**TO DO:** Give all of the records again precisely, excluding whatever pictures they contain.

**RECORDS TO USE:**
..........

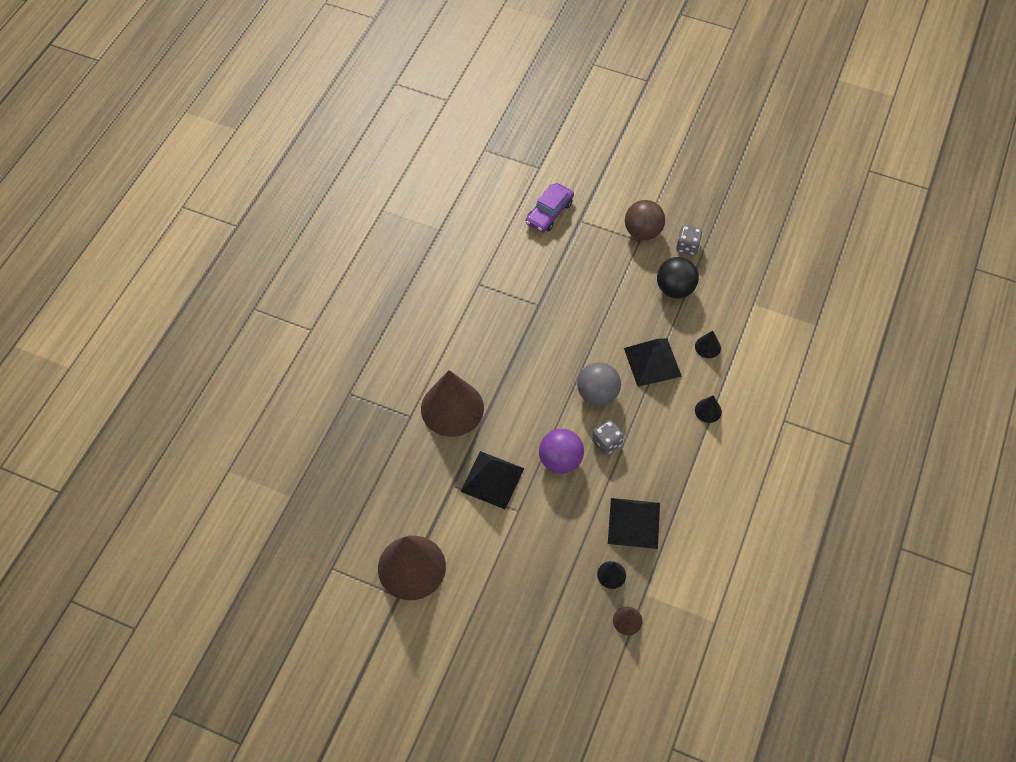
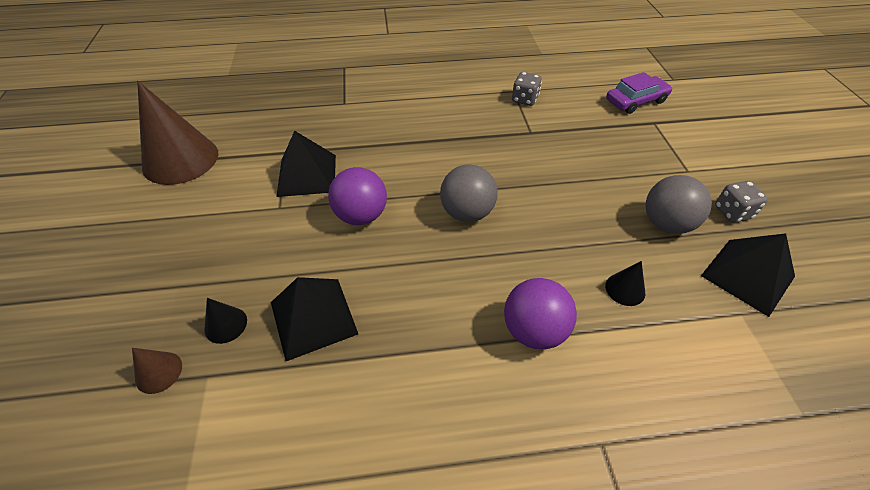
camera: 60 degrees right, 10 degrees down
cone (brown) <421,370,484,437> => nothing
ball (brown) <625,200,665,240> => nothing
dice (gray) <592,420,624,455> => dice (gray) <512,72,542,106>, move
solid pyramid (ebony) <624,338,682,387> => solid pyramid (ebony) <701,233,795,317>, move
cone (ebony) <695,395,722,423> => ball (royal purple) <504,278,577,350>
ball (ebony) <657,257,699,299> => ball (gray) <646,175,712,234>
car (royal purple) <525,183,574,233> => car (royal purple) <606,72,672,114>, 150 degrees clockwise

..........

**SOLUTION BELOW:**
camera: 60 degrees right, 10 degrees down
cone (brown) <421,370,484,437> => nothing
ball (brown) <625,200,665,240> => nothing
dice (gray) <592,420,624,455> => dice (gray) <512,72,542,106>, move
solid pyramid (ebony) <624,338,682,387> => solid pyramid (ebony) <701,233,795,317>, move
cone (ebony) <695,395,722,423> => ball (royal purple) <504,278,577,350>
ball (ebony) <657,257,699,299> => ball (gray) <646,175,712,234>
car (royal purple) <525,183,574,233> => car (royal purple) <606,72,672,114>, 150 degrees clockwise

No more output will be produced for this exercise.